═══ PROVIDED RECORDS ═══
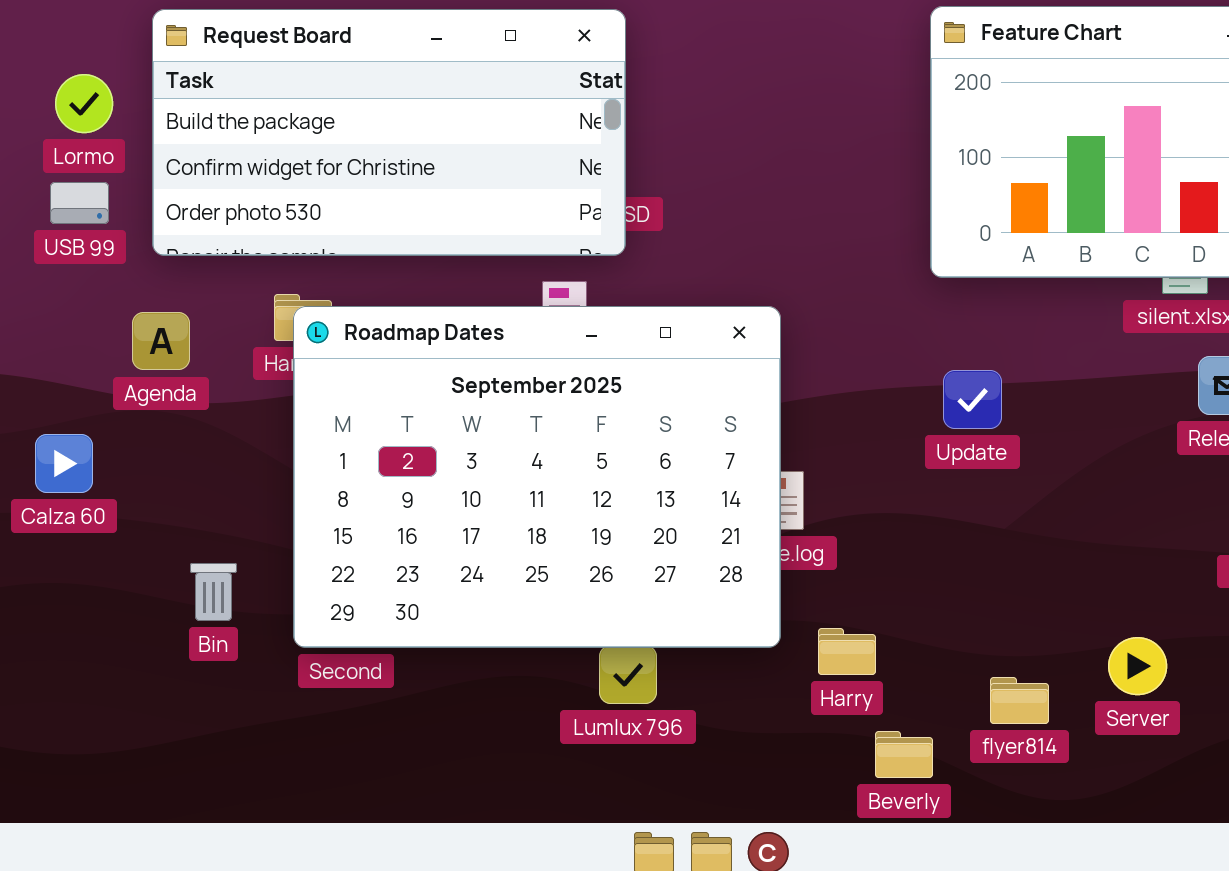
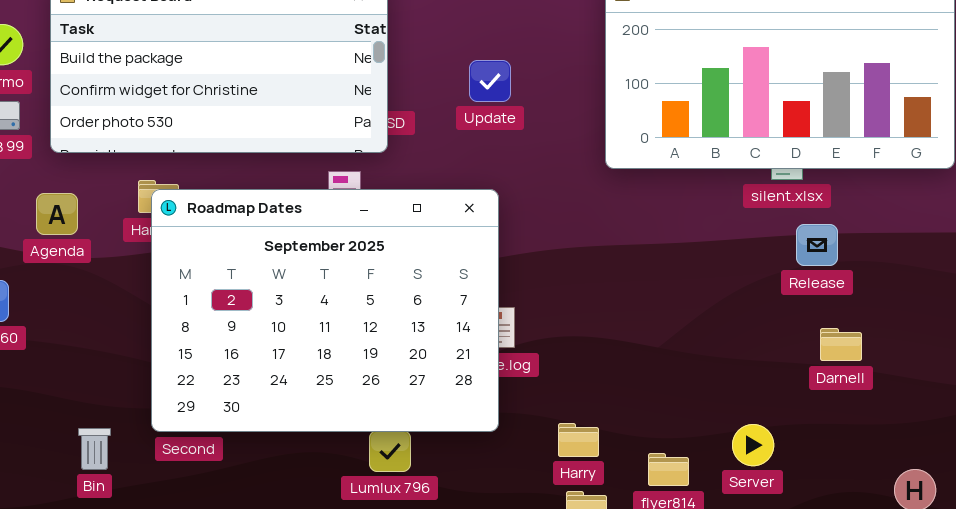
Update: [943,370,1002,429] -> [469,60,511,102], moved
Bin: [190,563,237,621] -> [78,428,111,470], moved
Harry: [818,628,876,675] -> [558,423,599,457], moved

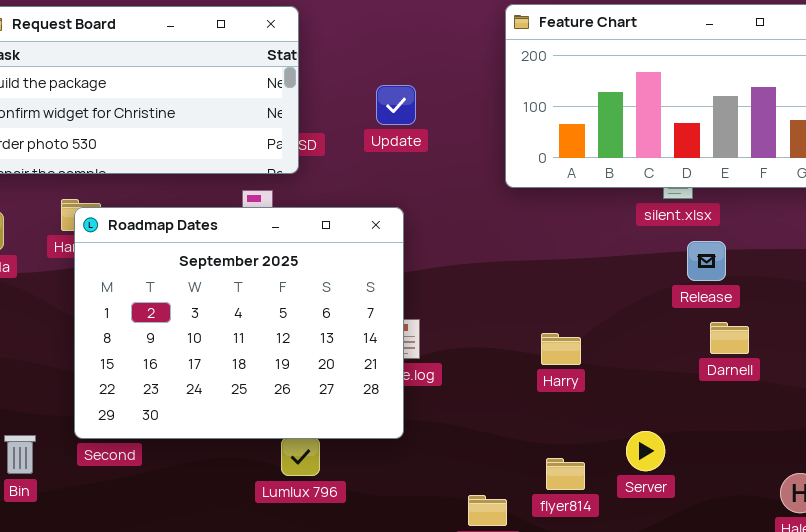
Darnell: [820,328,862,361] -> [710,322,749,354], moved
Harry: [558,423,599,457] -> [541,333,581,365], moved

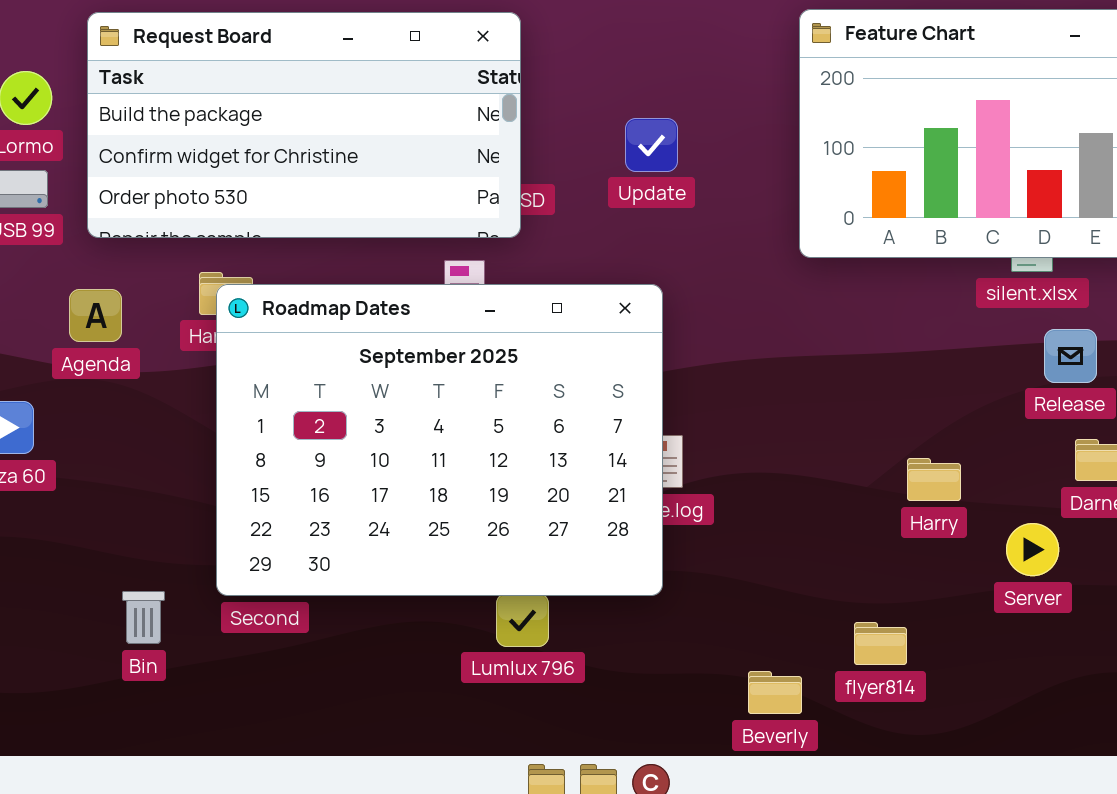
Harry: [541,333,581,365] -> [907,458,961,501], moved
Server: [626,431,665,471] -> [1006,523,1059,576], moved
═══
The required output is an exact retyping of the lines from the one that contains "Harry: [541,333,581,365] ->" through the last line of the material above.

SOLUTION TO THIS TASK:
Harry: [541,333,581,365] -> [907,458,961,501], moved
Server: [626,431,665,471] -> [1006,523,1059,576], moved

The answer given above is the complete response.